### PROBLEM DETAILS
Output exactly the lines between the line that contains "(170, 356) = (483, 348): blue" and the last line of the material, counting both.

### SUPPLIED INFORMATION
____________________

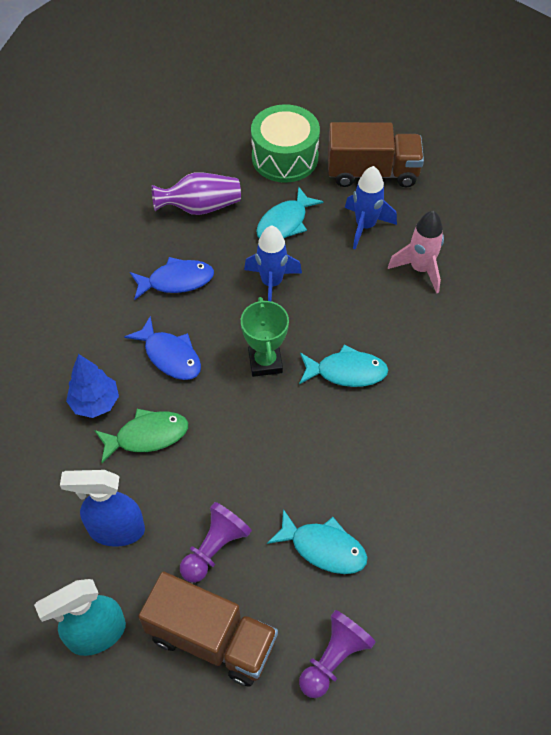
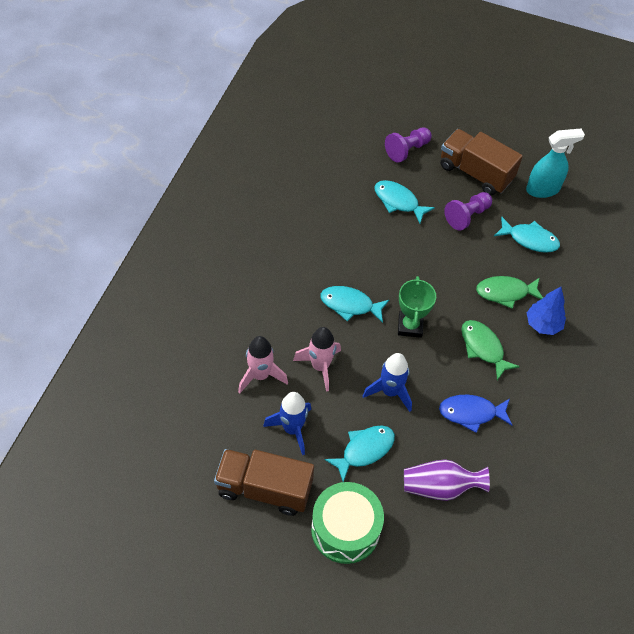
camera: 170 degrees left, 0 degrees up
(116, 530) = (530, 239): blue spray bottle -> turquoise fish
(170, 356) = (483, 348): blue fish -> green fish
(358, 292) = (320, 366): none -> pink rocket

____________________

### RESULT OF THE TASK
(170, 356) = (483, 348): blue fish -> green fish
(358, 292) = (320, 366): none -> pink rocket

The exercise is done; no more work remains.